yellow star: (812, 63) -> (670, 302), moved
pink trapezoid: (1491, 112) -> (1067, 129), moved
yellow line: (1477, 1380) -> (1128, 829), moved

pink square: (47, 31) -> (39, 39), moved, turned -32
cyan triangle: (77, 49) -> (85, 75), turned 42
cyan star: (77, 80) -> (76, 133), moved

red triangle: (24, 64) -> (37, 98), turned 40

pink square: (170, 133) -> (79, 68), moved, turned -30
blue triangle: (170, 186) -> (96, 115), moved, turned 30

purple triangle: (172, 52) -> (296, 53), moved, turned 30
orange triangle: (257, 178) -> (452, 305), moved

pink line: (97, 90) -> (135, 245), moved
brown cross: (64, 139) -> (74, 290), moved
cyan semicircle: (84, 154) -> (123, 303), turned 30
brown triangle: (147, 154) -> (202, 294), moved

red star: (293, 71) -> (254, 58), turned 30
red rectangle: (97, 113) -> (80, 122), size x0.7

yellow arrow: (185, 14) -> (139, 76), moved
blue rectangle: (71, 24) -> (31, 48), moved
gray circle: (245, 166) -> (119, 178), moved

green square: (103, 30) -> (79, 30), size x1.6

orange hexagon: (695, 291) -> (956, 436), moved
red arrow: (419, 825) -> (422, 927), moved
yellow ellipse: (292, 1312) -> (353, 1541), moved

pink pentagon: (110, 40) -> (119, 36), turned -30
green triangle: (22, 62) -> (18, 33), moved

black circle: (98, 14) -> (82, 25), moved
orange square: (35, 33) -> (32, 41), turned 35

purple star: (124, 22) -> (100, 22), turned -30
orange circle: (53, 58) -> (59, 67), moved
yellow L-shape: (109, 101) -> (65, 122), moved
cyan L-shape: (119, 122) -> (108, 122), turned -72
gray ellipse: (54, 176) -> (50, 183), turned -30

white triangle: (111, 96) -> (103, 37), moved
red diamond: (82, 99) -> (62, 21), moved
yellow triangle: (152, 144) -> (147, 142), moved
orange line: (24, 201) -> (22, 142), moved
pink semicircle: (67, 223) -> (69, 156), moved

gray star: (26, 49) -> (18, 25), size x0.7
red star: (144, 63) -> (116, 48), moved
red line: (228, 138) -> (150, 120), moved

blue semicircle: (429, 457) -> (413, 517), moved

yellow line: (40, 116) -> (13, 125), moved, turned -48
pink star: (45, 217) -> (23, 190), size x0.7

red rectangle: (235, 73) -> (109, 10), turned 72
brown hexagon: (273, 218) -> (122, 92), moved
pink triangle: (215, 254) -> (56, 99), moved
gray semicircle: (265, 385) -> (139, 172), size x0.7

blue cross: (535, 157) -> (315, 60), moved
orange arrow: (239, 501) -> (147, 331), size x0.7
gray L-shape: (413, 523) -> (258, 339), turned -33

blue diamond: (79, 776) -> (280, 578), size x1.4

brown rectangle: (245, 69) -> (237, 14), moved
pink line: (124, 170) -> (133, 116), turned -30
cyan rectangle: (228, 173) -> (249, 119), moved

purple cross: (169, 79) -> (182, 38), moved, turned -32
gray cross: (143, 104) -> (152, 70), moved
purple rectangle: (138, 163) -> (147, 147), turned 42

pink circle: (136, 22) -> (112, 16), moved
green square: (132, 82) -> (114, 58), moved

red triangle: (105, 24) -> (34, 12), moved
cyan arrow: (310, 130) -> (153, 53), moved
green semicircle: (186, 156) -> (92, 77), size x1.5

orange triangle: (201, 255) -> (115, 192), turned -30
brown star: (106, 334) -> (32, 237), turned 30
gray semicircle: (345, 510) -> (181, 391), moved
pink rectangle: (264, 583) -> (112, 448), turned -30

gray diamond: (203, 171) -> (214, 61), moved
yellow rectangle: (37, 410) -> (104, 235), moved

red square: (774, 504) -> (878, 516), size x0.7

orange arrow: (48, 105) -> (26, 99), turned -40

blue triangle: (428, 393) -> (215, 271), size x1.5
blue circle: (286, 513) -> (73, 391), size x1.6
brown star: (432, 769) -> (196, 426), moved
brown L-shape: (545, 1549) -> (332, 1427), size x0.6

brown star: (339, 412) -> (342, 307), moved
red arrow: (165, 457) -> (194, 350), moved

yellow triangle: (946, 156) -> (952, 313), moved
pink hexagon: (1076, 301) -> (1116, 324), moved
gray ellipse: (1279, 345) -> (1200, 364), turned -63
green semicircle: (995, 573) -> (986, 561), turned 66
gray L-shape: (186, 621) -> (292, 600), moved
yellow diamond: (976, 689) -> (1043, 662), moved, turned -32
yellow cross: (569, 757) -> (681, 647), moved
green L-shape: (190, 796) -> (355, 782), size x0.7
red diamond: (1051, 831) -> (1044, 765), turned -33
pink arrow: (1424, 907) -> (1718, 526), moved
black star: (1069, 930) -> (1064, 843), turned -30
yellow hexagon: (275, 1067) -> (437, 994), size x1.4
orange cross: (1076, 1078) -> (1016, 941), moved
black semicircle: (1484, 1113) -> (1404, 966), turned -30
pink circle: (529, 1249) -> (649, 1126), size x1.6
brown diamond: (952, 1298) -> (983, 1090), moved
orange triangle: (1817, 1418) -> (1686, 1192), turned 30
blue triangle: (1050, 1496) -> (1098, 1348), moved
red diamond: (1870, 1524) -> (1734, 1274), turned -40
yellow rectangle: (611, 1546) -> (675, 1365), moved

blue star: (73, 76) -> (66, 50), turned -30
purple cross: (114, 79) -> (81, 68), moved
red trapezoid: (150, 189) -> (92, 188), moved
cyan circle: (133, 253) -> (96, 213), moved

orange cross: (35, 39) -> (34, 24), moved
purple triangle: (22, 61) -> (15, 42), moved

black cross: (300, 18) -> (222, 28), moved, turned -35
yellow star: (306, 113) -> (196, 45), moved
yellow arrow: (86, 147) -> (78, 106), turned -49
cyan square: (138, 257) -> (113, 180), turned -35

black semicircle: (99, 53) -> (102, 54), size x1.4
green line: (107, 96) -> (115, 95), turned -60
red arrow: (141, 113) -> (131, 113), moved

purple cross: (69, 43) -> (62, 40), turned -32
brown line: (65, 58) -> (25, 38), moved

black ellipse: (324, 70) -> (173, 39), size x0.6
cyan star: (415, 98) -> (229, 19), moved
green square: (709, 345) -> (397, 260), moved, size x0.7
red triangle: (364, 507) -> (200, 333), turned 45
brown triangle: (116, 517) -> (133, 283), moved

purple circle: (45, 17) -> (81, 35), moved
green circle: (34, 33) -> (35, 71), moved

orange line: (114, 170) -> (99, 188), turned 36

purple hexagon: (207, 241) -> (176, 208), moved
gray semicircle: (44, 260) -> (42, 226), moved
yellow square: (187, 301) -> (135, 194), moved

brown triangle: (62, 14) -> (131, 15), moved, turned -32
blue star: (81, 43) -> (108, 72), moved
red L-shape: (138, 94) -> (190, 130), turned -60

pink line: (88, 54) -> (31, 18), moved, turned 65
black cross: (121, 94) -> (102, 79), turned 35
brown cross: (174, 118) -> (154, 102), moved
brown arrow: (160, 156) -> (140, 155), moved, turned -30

◆ THE TASK
Go through the material and report each line that holds the string "ellipse".

◆ EXERCISE RESULT
yellow ellipse: (292, 1312) -> (353, 1541), moved
gray ellipse: (54, 176) -> (50, 183), turned -30
gray ellipse: (1279, 345) -> (1200, 364), turned -63
black ellipse: (324, 70) -> (173, 39), size x0.6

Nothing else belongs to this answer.